Modification records:
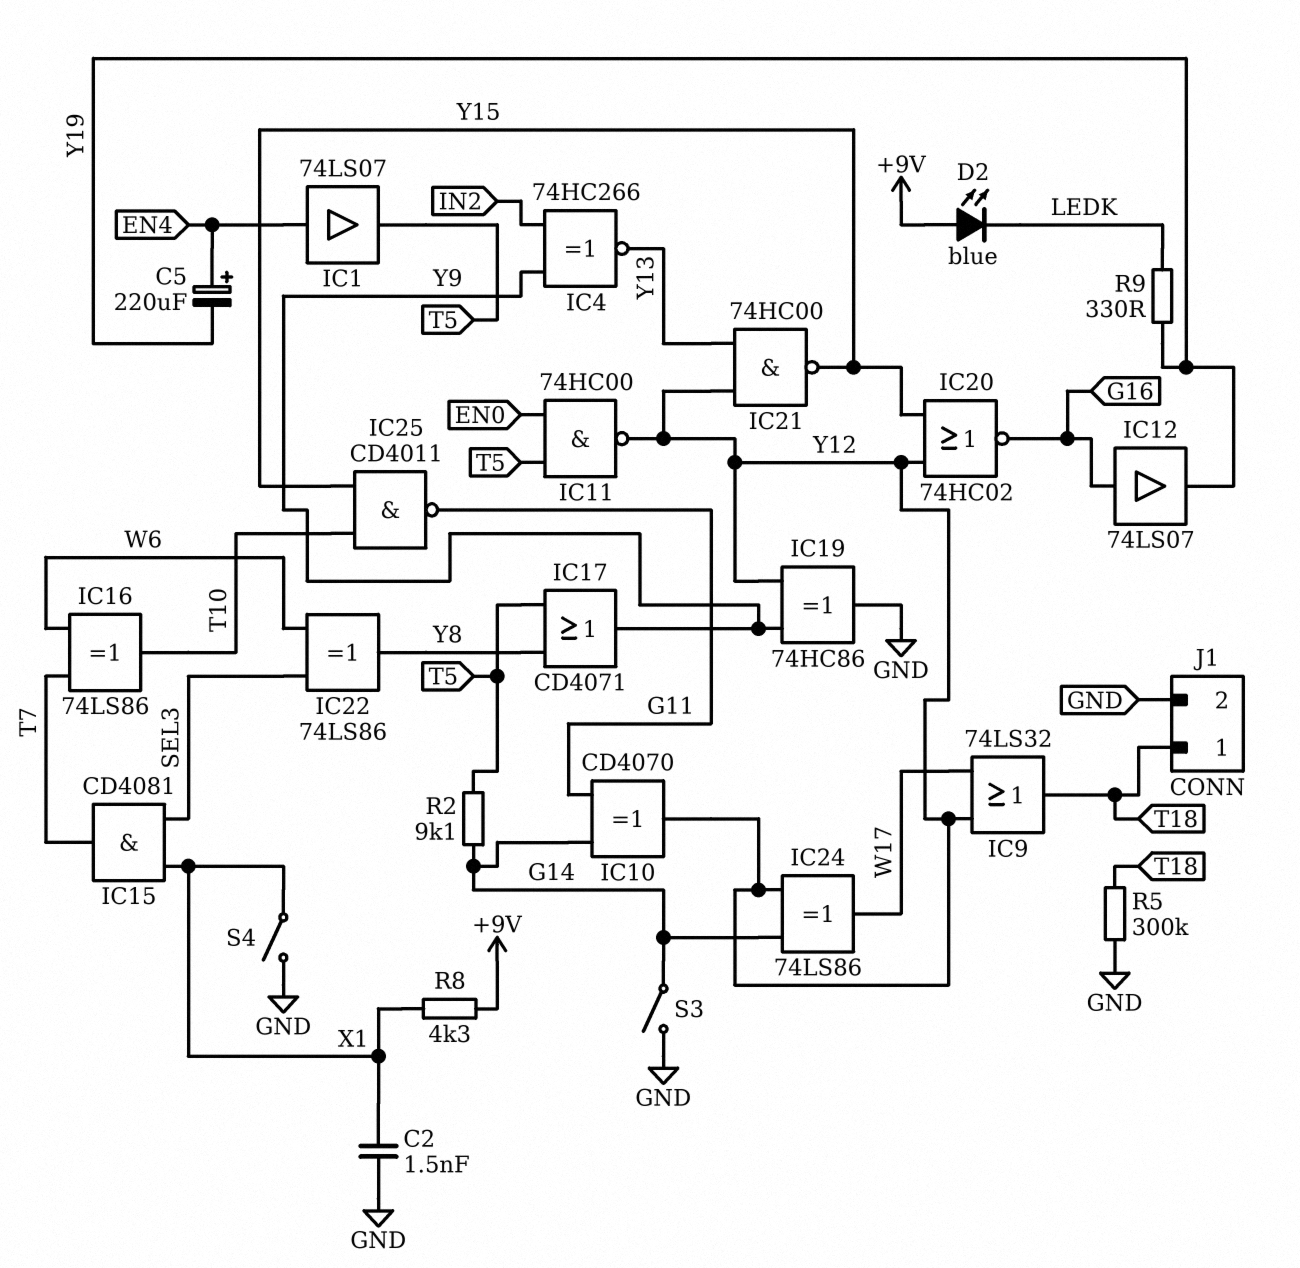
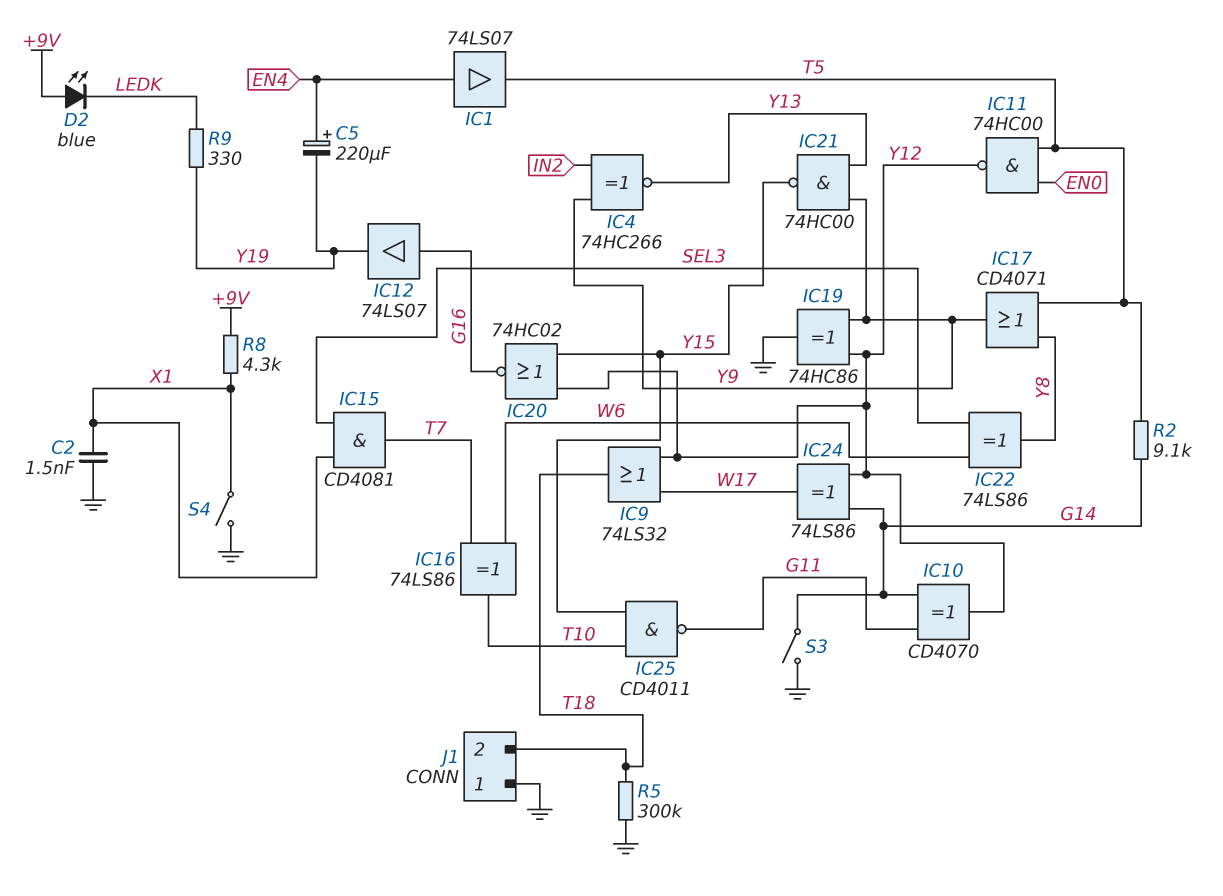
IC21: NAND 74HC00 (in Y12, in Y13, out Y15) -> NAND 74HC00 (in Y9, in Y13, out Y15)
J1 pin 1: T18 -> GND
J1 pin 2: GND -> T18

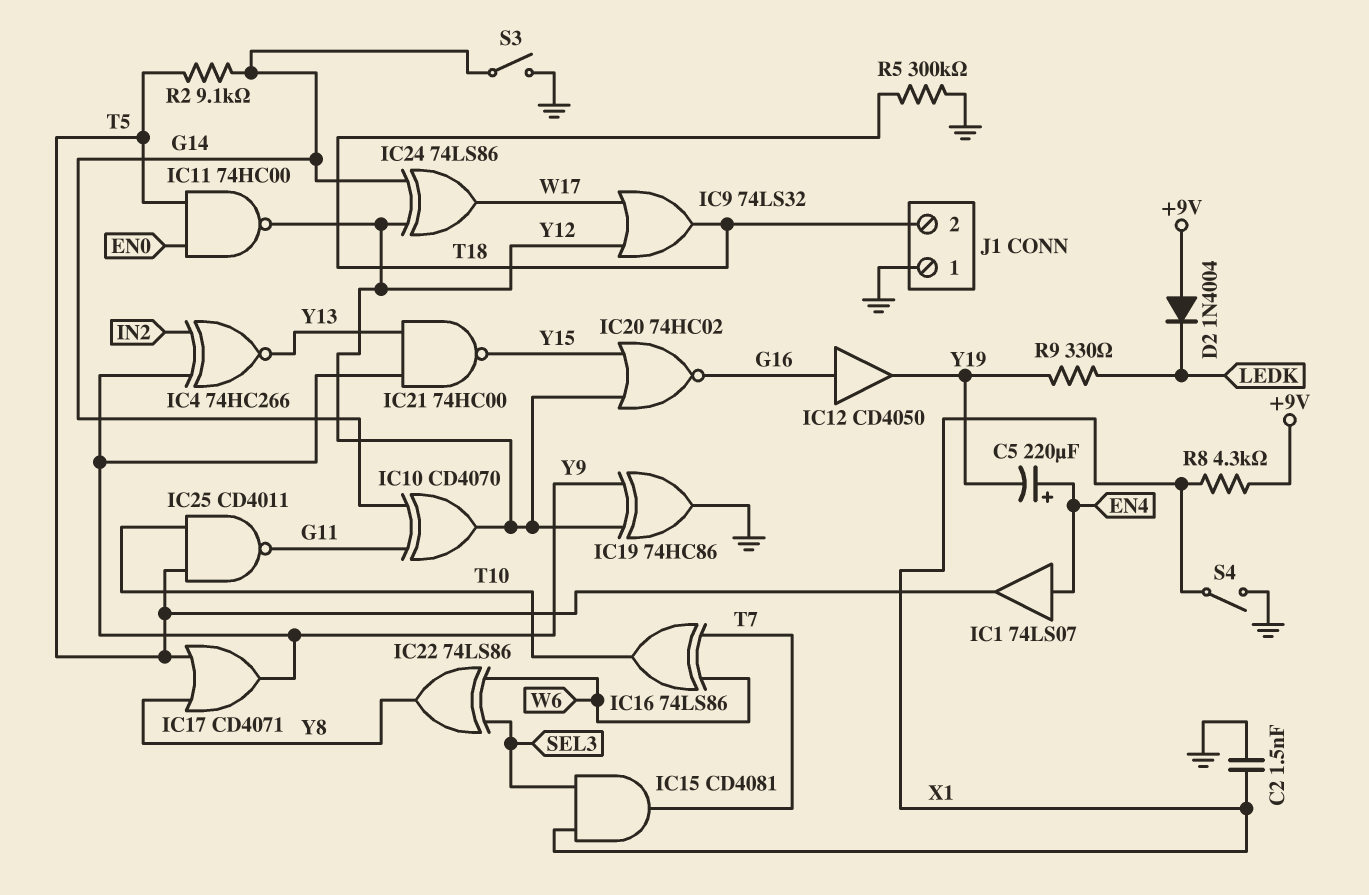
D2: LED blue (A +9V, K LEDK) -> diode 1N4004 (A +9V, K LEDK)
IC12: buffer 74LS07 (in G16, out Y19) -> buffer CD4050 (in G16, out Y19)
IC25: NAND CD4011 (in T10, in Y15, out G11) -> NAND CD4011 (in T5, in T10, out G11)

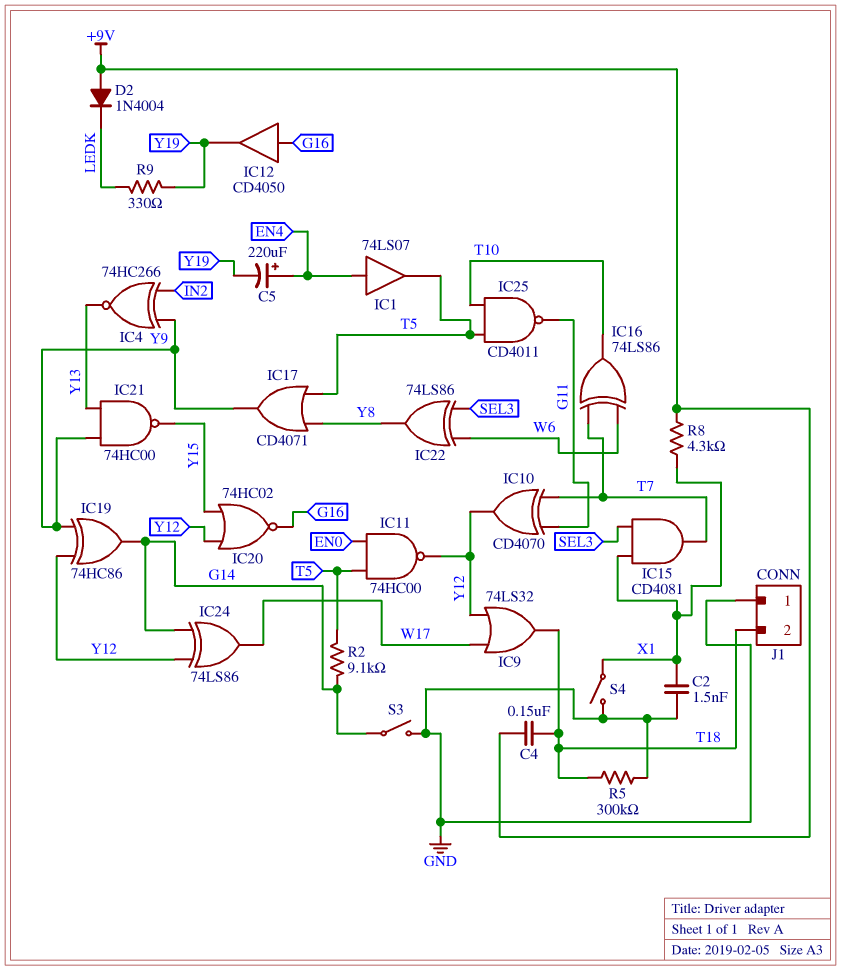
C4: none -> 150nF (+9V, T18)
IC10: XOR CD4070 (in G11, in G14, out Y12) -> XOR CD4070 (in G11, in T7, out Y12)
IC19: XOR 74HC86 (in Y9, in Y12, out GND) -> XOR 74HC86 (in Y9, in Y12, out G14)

--

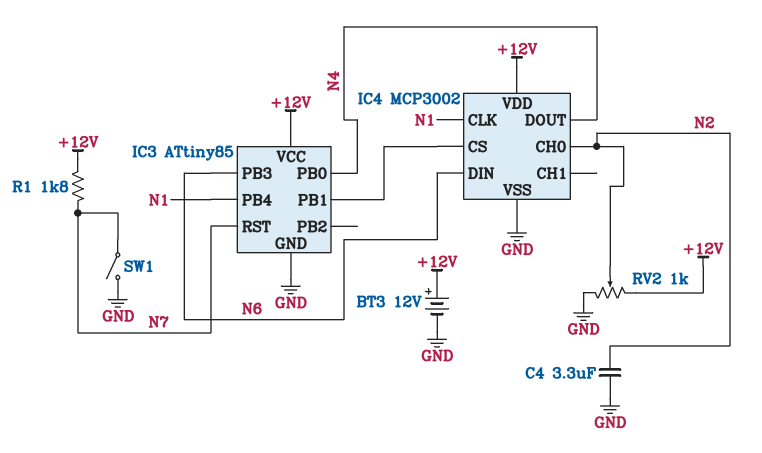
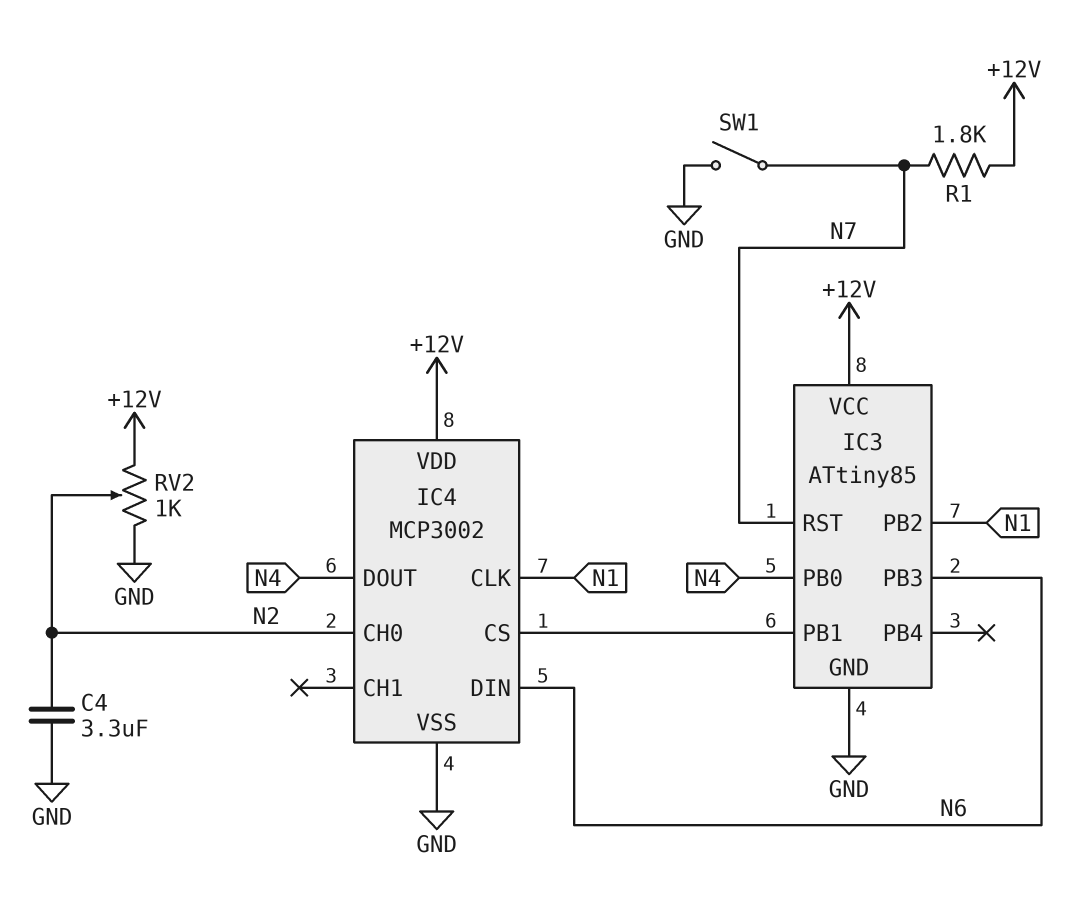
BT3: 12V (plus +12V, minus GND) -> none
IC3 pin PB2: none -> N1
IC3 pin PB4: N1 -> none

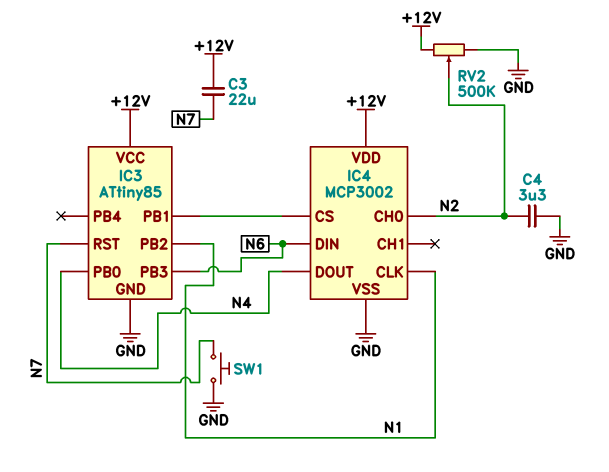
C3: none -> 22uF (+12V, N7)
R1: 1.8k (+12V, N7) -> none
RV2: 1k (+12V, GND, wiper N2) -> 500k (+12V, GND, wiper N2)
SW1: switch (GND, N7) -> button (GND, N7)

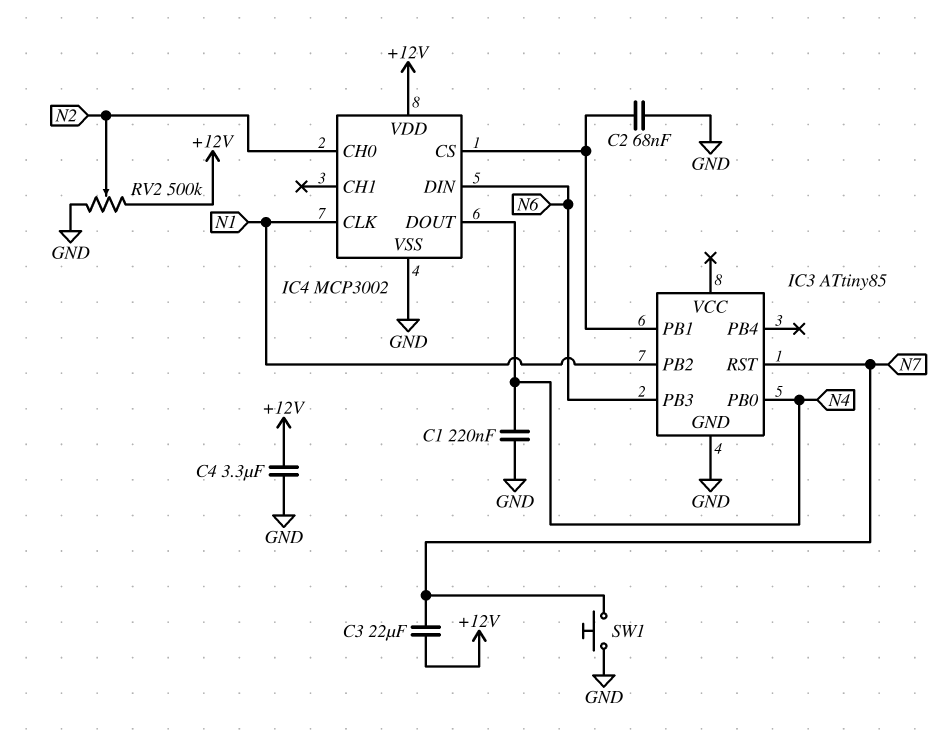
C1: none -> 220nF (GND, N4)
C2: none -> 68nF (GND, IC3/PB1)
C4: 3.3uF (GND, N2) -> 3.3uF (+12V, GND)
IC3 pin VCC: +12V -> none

==

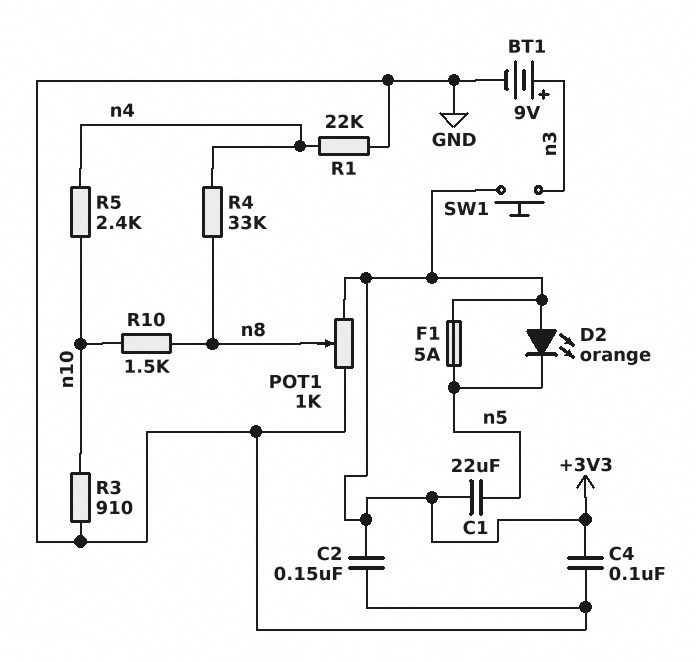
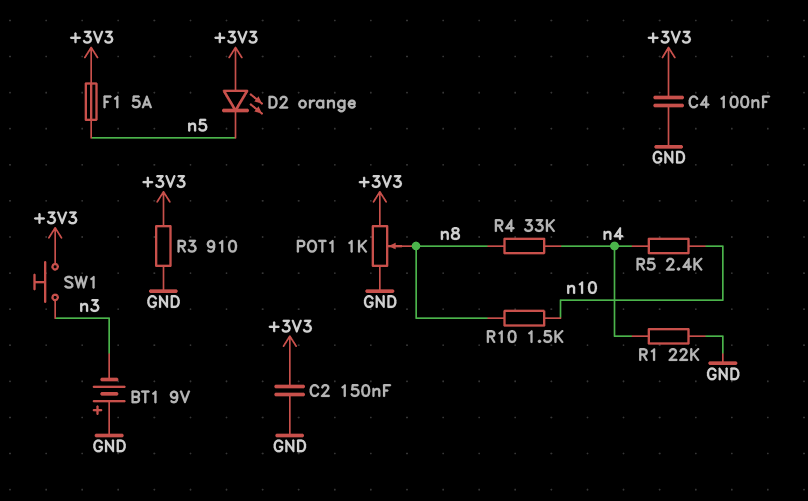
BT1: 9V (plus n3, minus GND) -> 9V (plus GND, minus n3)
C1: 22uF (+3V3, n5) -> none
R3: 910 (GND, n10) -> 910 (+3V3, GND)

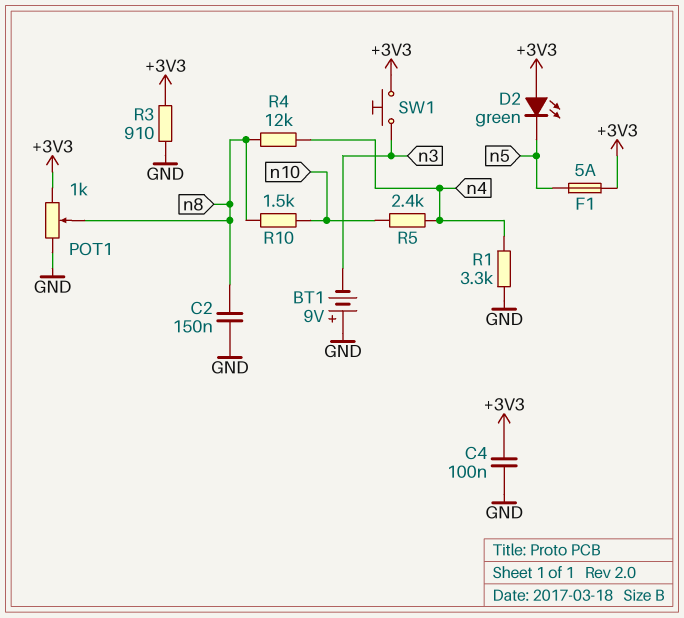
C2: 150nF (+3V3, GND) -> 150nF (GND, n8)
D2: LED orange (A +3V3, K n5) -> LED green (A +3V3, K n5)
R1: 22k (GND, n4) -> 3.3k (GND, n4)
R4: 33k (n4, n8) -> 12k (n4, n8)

## PROBLEM
Restate word for word the lines of the data above that begin at the line with "C1: 22uF (+3V3, n5) -> none" and end at the line with "R4: 33k (n4, n8) -> 12k (n4, n8)", keeping both ends and dropping every picture.

## RESULT OF THIS EXERCISE
C1: 22uF (+3V3, n5) -> none
R3: 910 (GND, n10) -> 910 (+3V3, GND)

C2: 150nF (+3V3, GND) -> 150nF (GND, n8)
D2: LED orange (A +3V3, K n5) -> LED green (A +3V3, K n5)
R1: 22k (GND, n4) -> 3.3k (GND, n4)
R4: 33k (n4, n8) -> 12k (n4, n8)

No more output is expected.